What to produce: Only a number is wanted here: the count of lines in the entries below that include the word "green".

Data shown:
Content starts
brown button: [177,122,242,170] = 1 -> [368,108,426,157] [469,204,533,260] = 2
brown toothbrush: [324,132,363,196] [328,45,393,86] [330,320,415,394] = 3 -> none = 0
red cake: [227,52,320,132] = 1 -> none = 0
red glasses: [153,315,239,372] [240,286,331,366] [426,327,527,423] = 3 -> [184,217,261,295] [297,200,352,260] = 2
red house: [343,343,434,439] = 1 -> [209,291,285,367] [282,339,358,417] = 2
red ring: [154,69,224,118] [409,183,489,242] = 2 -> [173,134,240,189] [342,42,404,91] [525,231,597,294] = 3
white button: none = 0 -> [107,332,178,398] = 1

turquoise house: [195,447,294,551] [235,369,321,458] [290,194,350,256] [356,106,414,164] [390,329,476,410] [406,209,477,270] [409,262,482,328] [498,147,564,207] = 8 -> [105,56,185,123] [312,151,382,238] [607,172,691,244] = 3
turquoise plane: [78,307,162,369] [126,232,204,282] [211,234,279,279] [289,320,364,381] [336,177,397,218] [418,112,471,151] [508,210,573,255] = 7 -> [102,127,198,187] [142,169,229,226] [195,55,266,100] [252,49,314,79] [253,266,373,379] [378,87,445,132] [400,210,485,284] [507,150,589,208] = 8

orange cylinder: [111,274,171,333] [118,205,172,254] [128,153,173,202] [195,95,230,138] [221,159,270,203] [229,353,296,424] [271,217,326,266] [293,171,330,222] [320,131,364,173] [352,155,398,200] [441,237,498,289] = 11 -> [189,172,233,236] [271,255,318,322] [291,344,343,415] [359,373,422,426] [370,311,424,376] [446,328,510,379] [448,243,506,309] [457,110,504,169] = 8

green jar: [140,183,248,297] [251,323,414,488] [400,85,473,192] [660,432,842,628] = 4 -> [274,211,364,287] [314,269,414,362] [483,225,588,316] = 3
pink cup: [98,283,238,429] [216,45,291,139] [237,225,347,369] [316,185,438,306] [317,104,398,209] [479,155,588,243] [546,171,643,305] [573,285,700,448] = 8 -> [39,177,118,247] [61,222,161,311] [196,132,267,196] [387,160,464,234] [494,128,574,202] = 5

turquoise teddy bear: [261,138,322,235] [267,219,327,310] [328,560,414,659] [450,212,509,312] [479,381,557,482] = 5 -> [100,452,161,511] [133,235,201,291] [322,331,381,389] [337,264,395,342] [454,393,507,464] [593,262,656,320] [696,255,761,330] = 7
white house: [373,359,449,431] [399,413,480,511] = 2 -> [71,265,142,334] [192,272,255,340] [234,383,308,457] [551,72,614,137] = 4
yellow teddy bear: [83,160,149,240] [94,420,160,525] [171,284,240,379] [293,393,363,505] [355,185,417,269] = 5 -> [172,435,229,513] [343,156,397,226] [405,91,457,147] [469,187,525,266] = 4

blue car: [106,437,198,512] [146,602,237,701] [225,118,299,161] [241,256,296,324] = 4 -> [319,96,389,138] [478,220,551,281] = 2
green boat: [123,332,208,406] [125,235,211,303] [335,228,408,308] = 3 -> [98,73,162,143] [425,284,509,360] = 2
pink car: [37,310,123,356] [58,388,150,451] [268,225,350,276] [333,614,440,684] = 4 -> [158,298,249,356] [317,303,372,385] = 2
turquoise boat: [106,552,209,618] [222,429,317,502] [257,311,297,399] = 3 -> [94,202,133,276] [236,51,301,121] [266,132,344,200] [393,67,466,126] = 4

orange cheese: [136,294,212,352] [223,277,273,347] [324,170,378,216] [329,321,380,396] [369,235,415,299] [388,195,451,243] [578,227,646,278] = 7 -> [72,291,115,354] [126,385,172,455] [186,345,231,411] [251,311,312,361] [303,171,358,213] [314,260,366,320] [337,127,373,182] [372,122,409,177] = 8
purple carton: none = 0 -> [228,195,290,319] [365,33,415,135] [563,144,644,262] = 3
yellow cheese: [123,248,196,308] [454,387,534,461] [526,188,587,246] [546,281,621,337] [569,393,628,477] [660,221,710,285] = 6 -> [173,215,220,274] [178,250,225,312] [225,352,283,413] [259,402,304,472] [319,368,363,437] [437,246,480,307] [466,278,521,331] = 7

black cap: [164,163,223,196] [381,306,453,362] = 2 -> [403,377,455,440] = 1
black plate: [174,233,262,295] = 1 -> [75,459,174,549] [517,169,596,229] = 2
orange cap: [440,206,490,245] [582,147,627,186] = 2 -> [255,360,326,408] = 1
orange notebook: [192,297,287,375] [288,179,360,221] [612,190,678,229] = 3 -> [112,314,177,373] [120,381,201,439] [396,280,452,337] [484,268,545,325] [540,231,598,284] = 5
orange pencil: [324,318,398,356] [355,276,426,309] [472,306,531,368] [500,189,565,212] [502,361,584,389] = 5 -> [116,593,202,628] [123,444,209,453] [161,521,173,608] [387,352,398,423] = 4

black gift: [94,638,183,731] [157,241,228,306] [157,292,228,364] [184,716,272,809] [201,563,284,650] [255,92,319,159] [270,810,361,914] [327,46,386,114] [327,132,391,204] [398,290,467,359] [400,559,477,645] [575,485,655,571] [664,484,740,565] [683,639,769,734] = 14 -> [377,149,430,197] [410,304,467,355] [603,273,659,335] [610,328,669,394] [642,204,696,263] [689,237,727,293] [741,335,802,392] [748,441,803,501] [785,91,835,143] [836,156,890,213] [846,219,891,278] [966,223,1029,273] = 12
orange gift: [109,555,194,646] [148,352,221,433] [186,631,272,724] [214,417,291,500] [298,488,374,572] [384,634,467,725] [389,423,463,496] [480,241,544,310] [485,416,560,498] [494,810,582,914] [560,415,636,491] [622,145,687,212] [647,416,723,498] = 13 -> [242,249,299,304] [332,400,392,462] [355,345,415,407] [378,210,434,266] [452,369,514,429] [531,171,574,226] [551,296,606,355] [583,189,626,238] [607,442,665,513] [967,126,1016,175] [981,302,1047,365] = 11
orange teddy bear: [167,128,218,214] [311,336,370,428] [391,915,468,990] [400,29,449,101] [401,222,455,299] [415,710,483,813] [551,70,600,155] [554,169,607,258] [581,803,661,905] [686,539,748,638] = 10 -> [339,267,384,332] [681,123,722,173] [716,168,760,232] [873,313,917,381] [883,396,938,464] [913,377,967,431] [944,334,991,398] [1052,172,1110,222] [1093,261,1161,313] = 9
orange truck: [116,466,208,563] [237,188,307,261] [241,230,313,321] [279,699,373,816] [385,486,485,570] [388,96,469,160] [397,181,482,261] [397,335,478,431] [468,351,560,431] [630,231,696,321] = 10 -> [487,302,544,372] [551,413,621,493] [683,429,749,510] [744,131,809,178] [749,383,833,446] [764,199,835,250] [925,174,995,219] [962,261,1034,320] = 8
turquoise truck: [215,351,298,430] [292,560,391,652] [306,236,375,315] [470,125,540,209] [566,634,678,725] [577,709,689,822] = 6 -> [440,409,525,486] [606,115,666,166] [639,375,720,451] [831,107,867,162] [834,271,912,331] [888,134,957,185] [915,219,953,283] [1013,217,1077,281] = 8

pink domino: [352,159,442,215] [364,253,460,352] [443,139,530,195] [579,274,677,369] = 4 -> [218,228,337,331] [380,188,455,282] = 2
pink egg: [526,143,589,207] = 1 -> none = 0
Content ends
Task output: 2